Modification records
*** Block opens ***

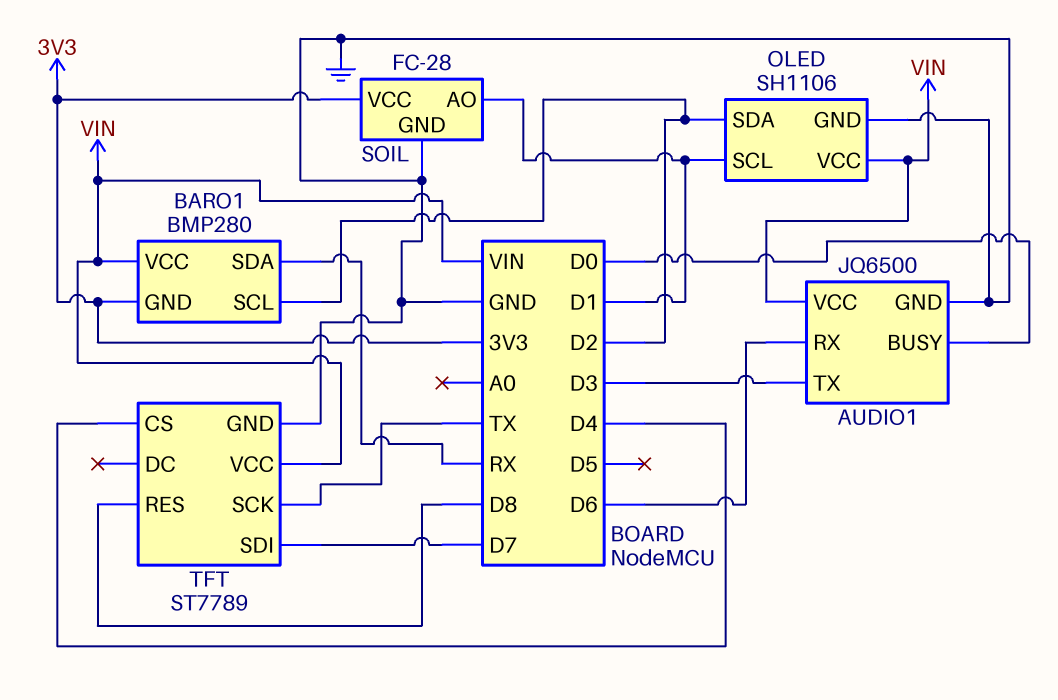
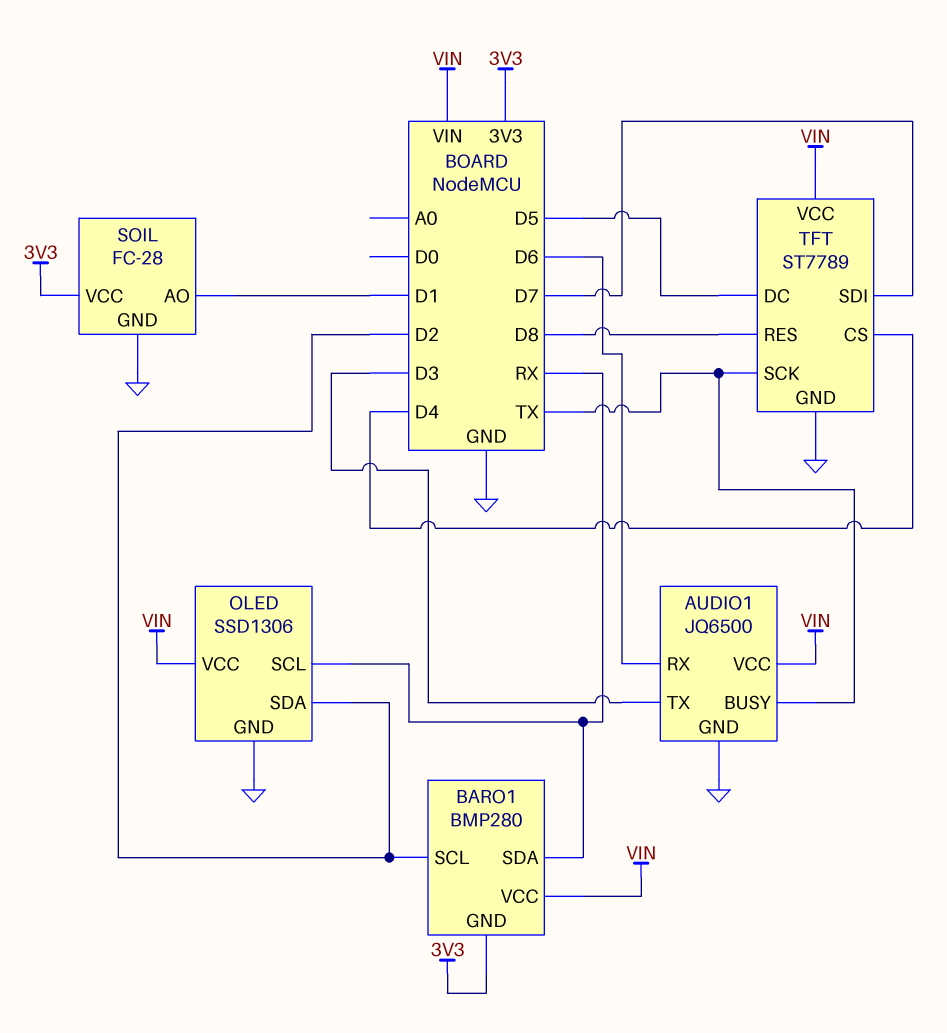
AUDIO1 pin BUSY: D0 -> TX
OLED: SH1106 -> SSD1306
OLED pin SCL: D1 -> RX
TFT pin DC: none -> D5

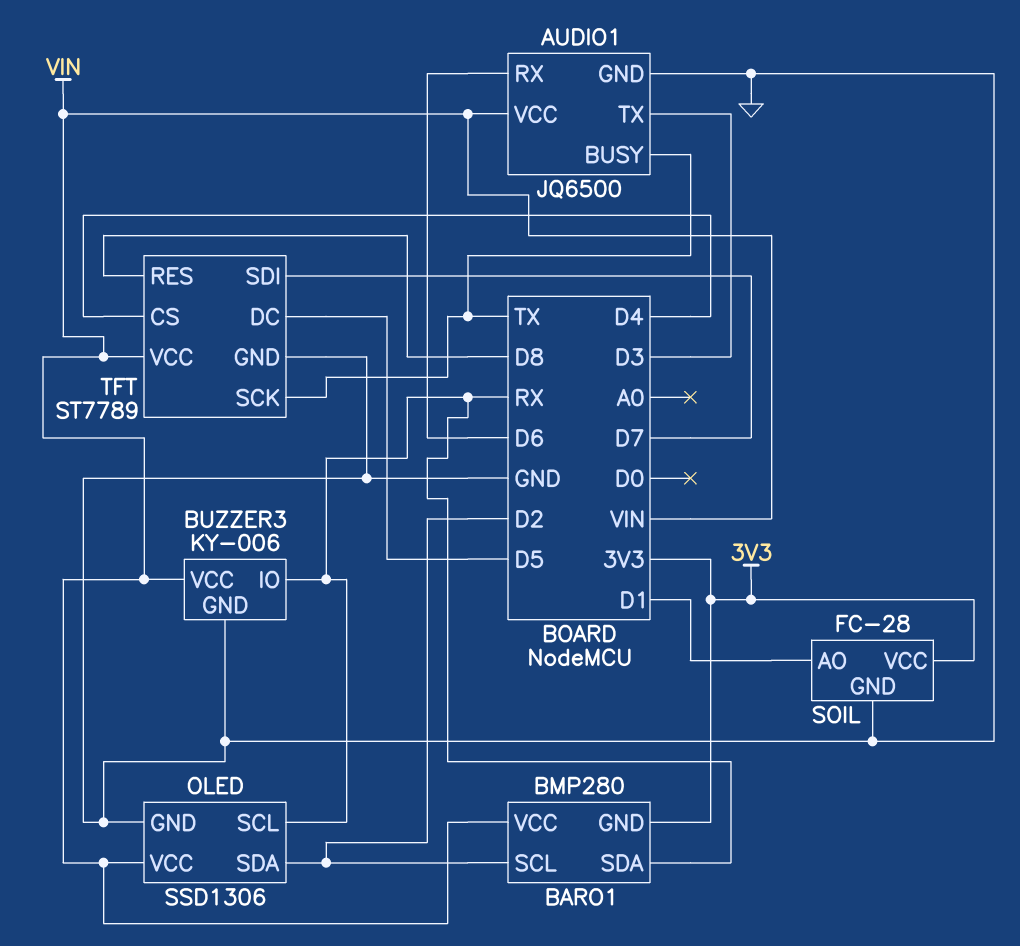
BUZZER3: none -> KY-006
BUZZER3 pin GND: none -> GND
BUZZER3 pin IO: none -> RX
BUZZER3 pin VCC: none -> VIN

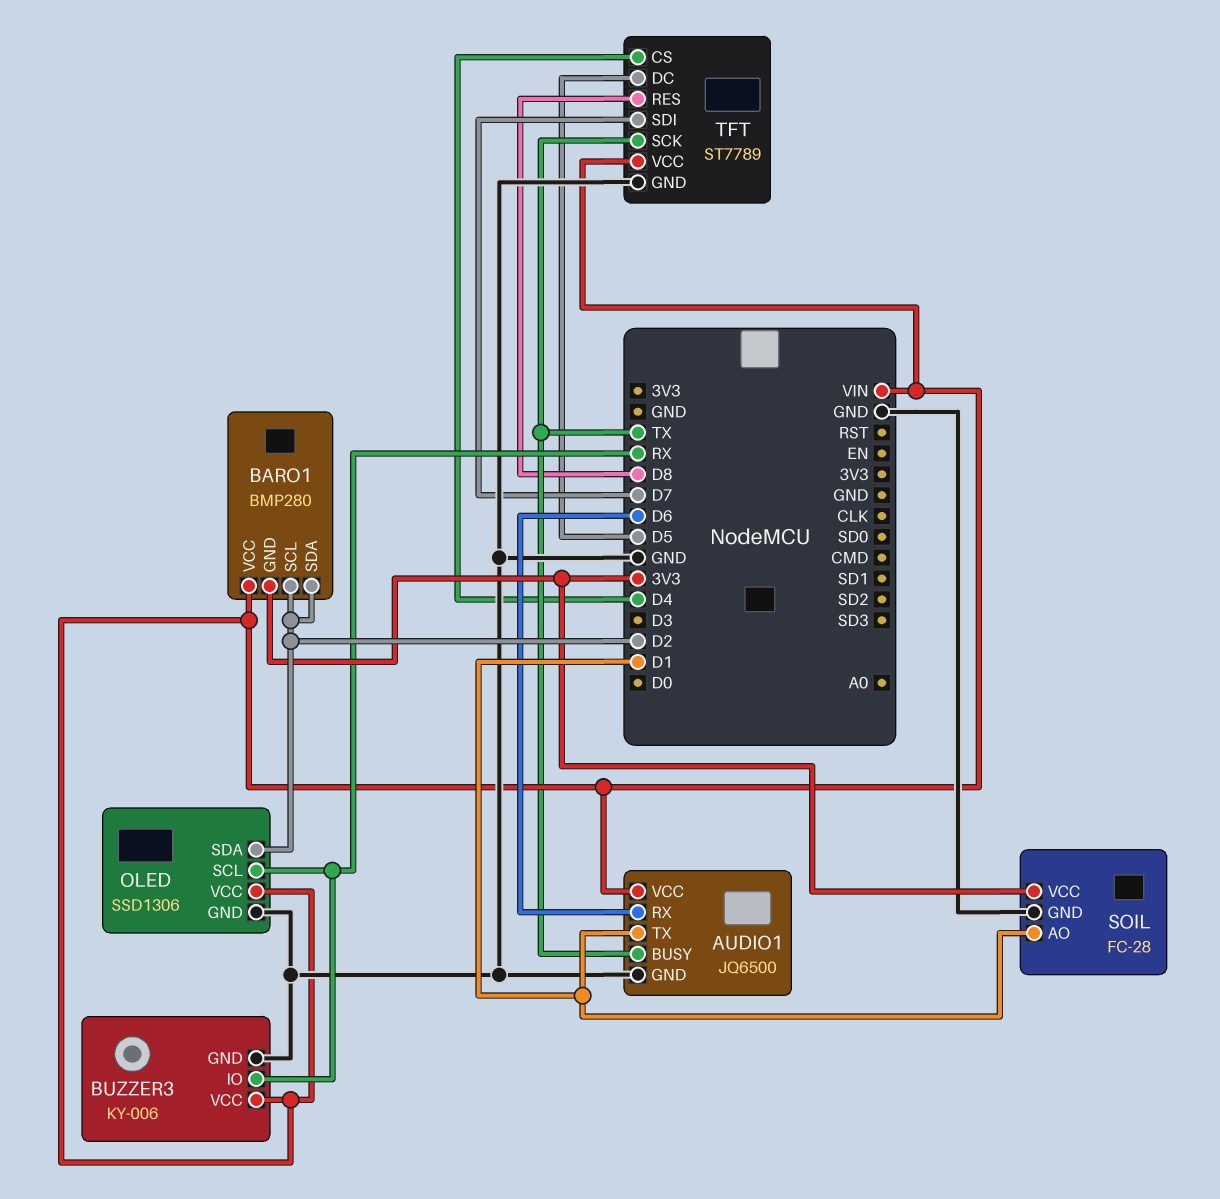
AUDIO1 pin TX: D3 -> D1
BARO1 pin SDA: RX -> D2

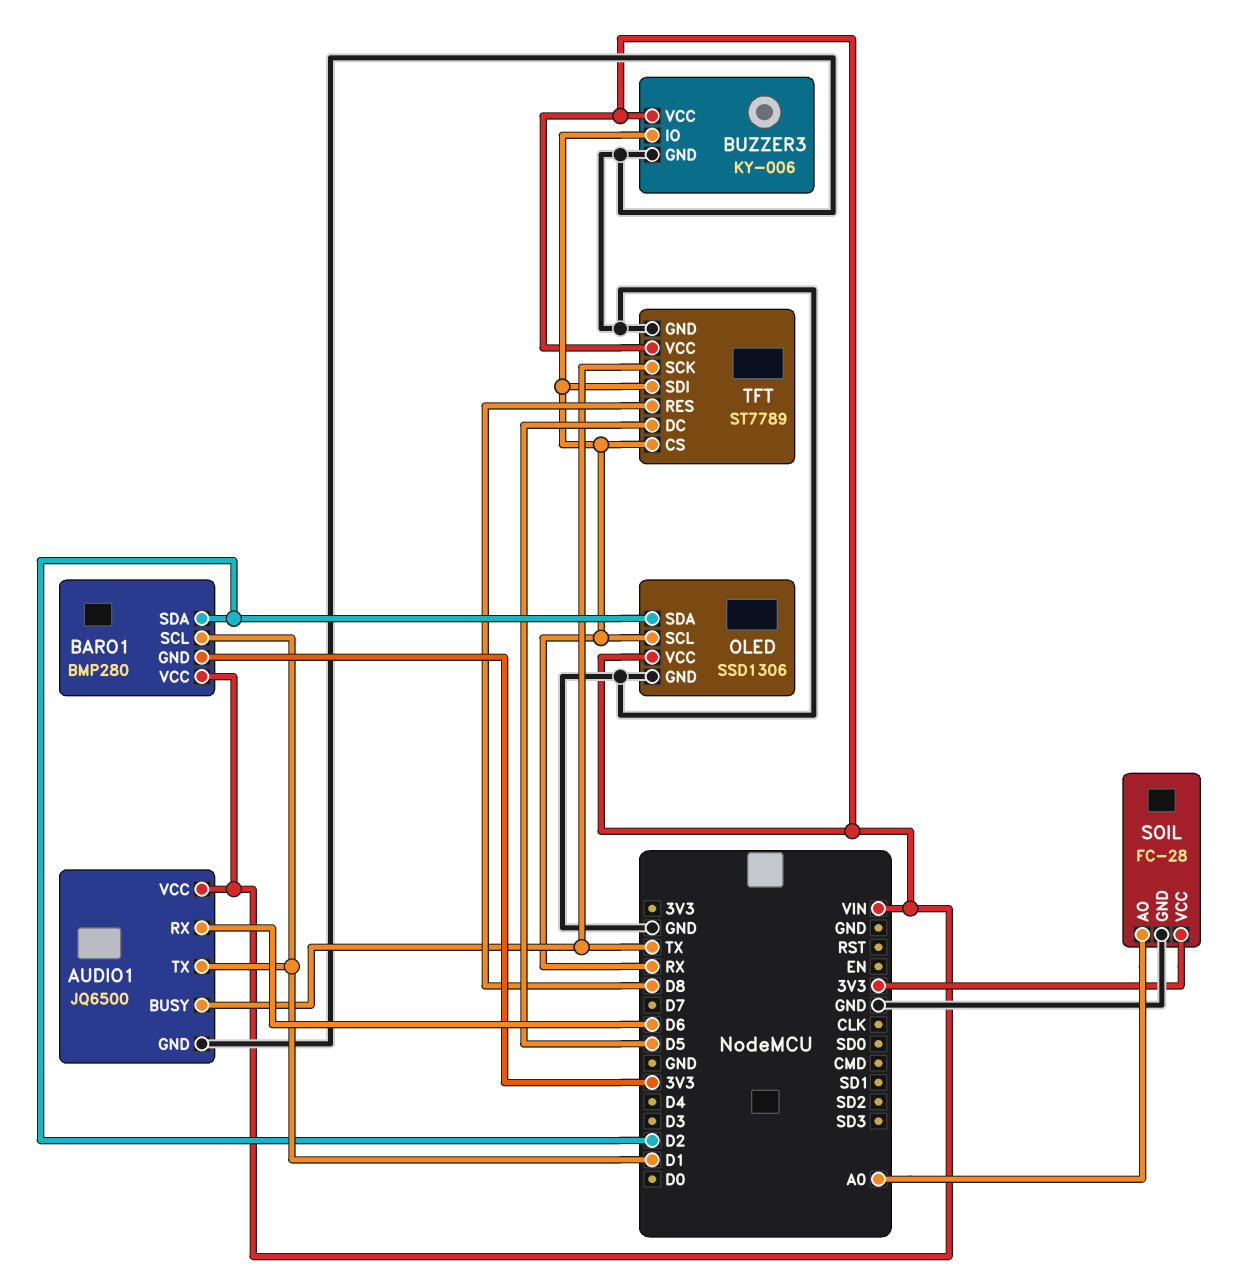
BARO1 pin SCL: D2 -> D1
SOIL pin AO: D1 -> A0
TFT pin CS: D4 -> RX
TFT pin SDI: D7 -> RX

*** Block closes ***
*** Block opens ***

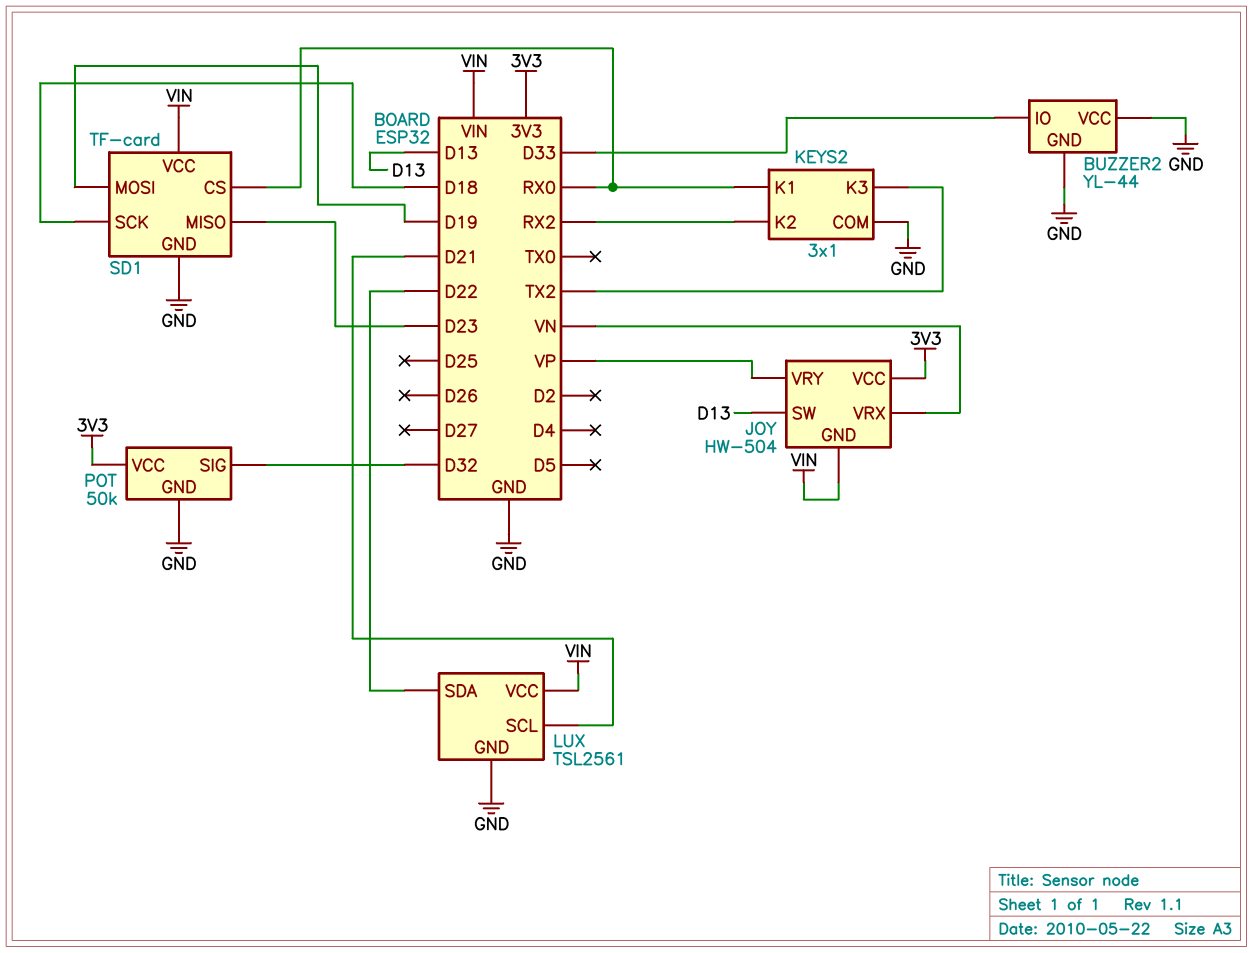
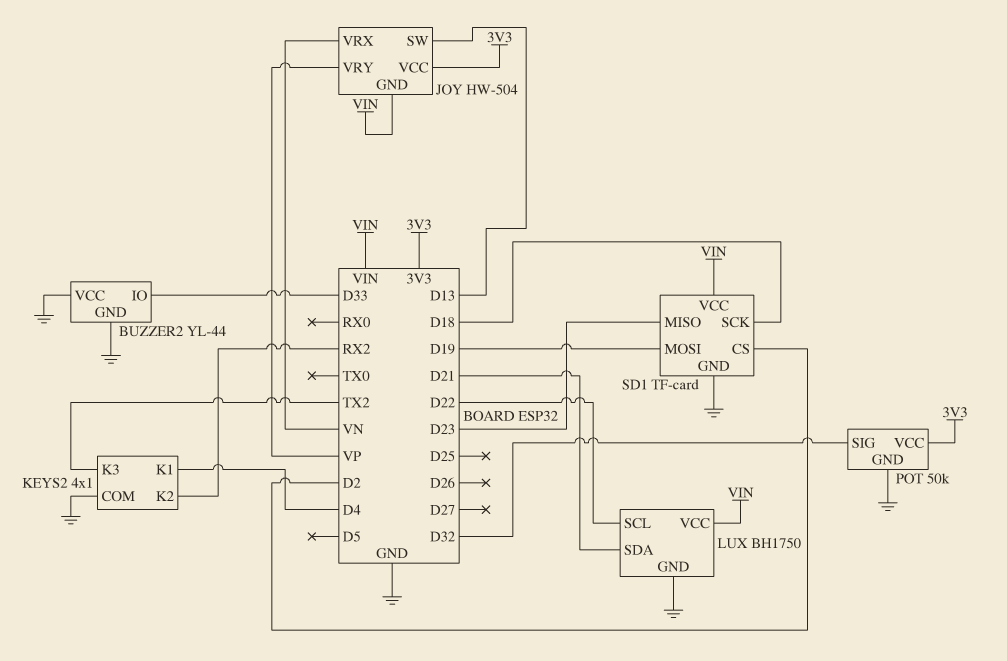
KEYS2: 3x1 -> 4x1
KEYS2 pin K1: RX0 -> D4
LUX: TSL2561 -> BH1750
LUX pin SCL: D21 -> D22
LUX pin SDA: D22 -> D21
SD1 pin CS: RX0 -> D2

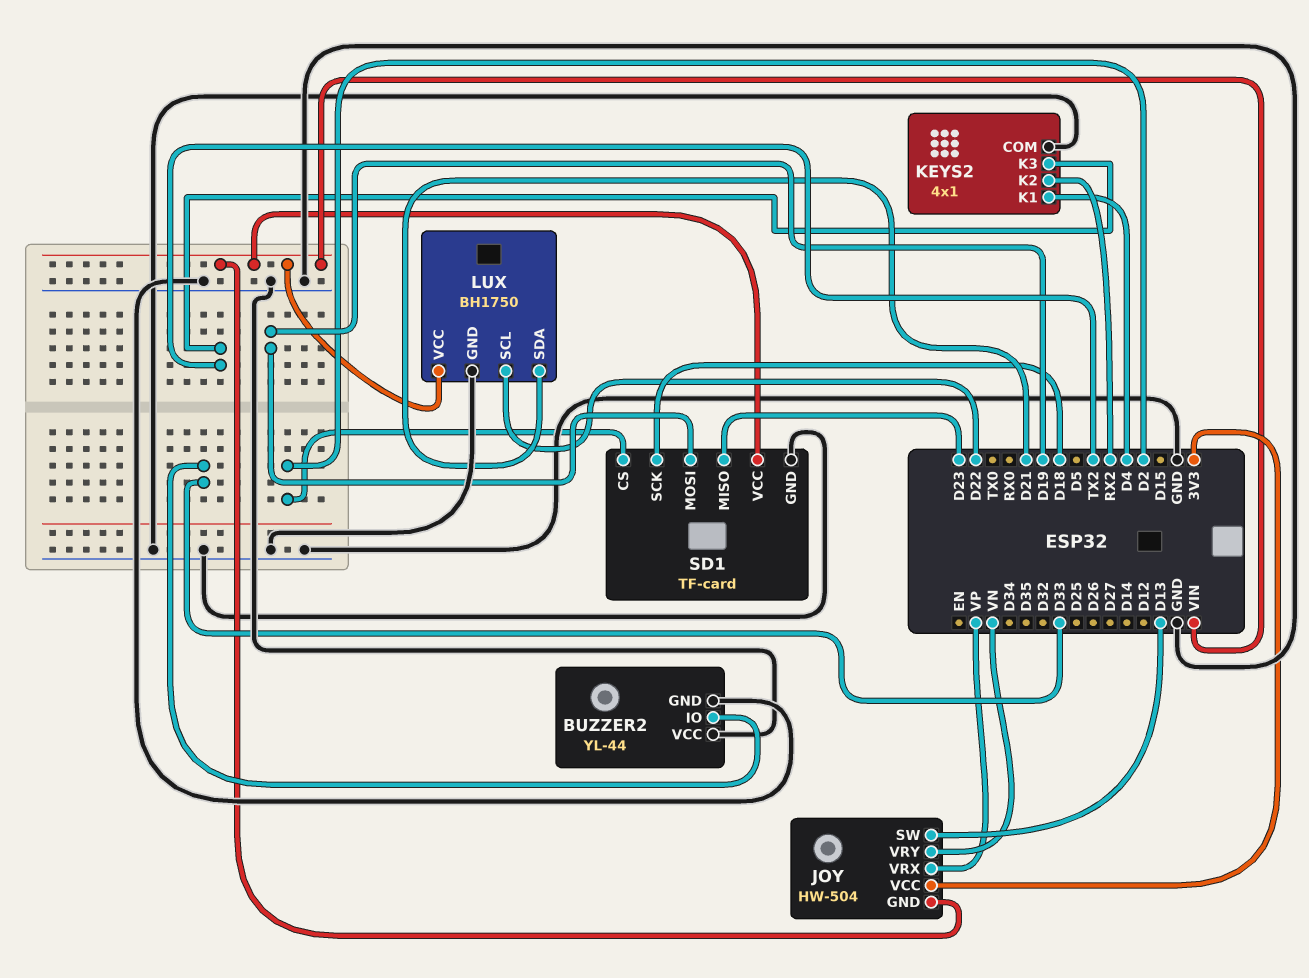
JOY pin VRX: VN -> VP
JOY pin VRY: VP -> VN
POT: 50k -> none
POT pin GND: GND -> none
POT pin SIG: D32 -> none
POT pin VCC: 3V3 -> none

*** Block closes ***

About this task
Copy the lines above exactly. Start with the line containing "JOY pin VRY: VP -> VN", end with the line containing "POT pin VCC: 3V3 -> none", and include both.

Task output
JOY pin VRY: VP -> VN
POT: 50k -> none
POT pin GND: GND -> none
POT pin SIG: D32 -> none
POT pin VCC: 3V3 -> none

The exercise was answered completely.